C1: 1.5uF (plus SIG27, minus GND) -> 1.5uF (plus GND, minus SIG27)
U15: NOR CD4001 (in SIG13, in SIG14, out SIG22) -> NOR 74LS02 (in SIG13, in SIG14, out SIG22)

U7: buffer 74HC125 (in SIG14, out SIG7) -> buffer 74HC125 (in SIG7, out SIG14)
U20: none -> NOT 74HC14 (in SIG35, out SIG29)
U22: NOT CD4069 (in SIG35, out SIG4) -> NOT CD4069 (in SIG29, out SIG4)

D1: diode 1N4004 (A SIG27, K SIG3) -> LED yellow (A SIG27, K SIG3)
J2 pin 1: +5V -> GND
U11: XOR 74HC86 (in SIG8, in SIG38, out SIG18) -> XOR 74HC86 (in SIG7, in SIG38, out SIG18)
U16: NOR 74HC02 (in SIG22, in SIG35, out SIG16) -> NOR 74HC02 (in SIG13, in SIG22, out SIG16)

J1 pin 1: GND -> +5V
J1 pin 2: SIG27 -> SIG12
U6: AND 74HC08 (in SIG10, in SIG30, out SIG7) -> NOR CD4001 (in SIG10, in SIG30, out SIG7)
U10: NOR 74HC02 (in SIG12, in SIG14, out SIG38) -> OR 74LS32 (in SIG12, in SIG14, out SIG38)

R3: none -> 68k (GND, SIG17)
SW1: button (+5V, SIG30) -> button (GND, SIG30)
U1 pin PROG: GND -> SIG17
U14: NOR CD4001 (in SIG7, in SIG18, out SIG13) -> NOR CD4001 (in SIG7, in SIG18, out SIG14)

_ _ _

* TASK REQUIREMENTS: Return all of the entries word for word.

* PROBLEM SOLUTION:
C1: 1.5uF (plus SIG27, minus GND) -> 1.5uF (plus GND, minus SIG27)
U15: NOR CD4001 (in SIG13, in SIG14, out SIG22) -> NOR 74LS02 (in SIG13, in SIG14, out SIG22)

U7: buffer 74HC125 (in SIG14, out SIG7) -> buffer 74HC125 (in SIG7, out SIG14)
U20: none -> NOT 74HC14 (in SIG35, out SIG29)
U22: NOT CD4069 (in SIG35, out SIG4) -> NOT CD4069 (in SIG29, out SIG4)

D1: diode 1N4004 (A SIG27, K SIG3) -> LED yellow (A SIG27, K SIG3)
J2 pin 1: +5V -> GND
U11: XOR 74HC86 (in SIG8, in SIG38, out SIG18) -> XOR 74HC86 (in SIG7, in SIG38, out SIG18)
U16: NOR 74HC02 (in SIG22, in SIG35, out SIG16) -> NOR 74HC02 (in SIG13, in SIG22, out SIG16)

J1 pin 1: GND -> +5V
J1 pin 2: SIG27 -> SIG12
U6: AND 74HC08 (in SIG10, in SIG30, out SIG7) -> NOR CD4001 (in SIG10, in SIG30, out SIG7)
U10: NOR 74HC02 (in SIG12, in SIG14, out SIG38) -> OR 74LS32 (in SIG12, in SIG14, out SIG38)

R3: none -> 68k (GND, SIG17)
SW1: button (+5V, SIG30) -> button (GND, SIG30)
U1 pin PROG: GND -> SIG17
U14: NOR CD4001 (in SIG7, in SIG18, out SIG13) -> NOR CD4001 (in SIG7, in SIG18, out SIG14)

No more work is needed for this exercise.